» **PROVIDED ENTRIES**
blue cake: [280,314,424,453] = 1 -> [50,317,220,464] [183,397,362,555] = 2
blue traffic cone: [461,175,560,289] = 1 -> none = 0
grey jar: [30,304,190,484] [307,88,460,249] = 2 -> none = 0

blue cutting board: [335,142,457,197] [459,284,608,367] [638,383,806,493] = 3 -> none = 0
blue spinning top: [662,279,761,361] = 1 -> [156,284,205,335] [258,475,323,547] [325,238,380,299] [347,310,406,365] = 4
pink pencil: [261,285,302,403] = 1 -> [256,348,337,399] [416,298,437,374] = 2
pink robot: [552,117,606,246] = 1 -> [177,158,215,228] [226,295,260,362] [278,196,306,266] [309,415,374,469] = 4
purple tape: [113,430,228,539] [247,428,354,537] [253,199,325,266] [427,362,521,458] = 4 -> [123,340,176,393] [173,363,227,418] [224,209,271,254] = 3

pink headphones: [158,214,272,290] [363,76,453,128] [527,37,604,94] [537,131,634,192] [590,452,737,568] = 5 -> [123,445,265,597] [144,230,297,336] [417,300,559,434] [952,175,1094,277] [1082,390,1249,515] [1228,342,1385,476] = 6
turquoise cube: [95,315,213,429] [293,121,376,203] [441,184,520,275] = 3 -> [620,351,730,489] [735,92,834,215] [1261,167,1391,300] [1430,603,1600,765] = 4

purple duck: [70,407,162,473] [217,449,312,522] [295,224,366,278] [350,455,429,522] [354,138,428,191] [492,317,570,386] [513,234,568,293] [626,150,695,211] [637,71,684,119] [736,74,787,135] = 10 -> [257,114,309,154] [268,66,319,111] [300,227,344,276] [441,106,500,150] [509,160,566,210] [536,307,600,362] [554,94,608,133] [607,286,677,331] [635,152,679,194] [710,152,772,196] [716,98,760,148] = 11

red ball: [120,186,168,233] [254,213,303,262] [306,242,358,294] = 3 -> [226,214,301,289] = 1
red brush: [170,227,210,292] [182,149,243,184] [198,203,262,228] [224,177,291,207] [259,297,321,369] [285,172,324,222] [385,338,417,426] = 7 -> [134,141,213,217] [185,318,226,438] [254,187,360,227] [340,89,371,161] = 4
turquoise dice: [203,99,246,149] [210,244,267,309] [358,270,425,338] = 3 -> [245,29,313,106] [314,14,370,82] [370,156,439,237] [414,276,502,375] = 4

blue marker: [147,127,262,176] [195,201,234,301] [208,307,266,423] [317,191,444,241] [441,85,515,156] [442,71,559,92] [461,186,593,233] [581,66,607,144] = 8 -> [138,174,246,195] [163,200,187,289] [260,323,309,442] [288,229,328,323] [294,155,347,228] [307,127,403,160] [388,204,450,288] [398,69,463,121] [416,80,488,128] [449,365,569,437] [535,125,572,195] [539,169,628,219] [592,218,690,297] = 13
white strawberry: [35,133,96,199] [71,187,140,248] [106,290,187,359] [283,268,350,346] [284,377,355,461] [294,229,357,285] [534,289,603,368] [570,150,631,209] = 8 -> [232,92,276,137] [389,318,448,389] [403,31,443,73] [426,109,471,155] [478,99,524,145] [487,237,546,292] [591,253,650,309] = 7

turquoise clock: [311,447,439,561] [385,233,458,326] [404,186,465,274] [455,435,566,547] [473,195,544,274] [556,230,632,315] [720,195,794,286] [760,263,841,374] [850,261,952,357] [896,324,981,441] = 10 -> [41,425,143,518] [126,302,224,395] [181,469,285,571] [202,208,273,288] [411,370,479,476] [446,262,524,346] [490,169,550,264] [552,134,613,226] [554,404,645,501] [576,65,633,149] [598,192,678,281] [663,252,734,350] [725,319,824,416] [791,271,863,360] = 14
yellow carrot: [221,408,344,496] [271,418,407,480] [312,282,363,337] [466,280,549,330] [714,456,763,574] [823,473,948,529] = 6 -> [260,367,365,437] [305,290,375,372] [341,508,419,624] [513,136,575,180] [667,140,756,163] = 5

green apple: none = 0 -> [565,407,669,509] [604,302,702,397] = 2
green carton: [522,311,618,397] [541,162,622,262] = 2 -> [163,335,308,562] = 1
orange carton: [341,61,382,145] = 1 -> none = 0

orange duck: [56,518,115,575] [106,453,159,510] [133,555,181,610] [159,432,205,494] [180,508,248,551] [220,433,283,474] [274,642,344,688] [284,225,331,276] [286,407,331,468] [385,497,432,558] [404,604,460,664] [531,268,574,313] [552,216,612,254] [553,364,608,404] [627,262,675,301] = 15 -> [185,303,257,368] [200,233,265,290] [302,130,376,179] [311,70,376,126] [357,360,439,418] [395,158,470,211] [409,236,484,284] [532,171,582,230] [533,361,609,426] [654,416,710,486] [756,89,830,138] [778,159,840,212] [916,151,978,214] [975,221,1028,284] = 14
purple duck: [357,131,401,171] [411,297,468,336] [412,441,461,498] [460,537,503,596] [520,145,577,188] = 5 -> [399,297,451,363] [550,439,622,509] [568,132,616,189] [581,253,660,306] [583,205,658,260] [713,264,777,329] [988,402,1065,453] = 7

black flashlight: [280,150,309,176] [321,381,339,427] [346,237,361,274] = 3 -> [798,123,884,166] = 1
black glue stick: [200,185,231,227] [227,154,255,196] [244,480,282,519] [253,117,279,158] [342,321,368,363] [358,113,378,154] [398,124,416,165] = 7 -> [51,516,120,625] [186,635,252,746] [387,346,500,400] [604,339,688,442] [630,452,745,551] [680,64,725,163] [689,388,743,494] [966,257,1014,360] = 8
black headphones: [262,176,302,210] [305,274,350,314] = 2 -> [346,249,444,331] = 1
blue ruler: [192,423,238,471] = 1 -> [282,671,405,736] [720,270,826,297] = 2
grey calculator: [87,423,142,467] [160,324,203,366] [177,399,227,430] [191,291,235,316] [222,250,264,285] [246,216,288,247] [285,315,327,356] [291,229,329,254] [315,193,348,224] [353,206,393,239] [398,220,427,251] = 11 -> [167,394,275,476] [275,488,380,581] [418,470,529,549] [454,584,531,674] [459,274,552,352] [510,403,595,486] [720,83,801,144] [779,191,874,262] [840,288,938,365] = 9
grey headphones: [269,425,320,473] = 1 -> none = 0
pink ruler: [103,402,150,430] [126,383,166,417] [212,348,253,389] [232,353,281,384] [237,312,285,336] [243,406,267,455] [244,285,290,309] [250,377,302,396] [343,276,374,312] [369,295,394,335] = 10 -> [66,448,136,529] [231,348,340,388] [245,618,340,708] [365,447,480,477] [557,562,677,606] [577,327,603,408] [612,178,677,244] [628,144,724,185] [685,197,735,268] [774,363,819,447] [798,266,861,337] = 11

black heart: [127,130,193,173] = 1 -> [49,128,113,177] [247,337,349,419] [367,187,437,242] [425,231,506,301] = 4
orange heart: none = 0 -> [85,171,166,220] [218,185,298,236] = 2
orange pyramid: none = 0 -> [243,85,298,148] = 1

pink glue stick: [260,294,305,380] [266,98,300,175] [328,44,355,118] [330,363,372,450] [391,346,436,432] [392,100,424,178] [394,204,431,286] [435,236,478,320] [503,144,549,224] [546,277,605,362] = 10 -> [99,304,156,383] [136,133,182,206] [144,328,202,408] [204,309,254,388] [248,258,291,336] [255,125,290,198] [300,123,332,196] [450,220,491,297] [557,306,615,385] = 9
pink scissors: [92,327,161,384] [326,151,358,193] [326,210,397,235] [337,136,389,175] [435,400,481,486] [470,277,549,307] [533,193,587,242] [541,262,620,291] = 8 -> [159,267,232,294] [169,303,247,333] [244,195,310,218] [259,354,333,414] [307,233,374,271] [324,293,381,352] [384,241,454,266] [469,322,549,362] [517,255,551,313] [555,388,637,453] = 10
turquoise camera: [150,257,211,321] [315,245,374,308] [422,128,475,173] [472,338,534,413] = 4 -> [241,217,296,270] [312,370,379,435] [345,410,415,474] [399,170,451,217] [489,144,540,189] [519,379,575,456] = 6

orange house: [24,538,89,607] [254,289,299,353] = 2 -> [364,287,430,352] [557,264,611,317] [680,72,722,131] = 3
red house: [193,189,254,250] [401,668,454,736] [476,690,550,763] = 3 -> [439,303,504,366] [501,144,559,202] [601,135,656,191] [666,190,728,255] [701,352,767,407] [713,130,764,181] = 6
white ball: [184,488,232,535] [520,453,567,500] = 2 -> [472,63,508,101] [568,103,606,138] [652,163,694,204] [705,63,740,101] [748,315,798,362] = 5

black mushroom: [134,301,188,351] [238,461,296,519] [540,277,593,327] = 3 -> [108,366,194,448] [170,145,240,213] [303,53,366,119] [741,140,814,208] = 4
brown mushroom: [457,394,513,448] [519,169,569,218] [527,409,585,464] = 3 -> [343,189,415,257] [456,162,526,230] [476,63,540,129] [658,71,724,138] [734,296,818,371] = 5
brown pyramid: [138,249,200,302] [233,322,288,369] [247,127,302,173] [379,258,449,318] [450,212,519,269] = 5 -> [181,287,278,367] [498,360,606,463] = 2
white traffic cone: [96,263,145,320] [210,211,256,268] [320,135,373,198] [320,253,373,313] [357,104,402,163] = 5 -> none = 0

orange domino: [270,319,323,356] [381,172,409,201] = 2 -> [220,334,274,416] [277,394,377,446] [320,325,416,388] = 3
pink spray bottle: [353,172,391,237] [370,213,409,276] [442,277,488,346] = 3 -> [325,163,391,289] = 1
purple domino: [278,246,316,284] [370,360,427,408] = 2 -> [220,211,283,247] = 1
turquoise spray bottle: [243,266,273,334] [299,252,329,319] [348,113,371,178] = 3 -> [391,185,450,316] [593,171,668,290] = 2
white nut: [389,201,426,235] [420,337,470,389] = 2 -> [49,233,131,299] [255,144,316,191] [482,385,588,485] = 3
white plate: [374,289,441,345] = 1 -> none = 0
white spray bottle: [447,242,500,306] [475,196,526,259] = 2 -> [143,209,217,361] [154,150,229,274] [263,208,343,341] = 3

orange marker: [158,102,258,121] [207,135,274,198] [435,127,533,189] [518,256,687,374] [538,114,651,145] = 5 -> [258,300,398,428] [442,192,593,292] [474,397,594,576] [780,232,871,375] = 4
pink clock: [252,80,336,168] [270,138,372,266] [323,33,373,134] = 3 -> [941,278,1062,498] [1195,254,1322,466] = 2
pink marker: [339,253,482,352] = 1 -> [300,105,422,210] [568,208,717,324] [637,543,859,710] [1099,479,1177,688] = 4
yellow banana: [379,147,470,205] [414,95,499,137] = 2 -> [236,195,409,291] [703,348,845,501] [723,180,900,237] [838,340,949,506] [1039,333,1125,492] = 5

» **WORK TASK**
Check each line of the preceding material for the word "yellow", then state how many lines contain it, with no other text.

» **RESPONSE TO THIS EXERCISE**
2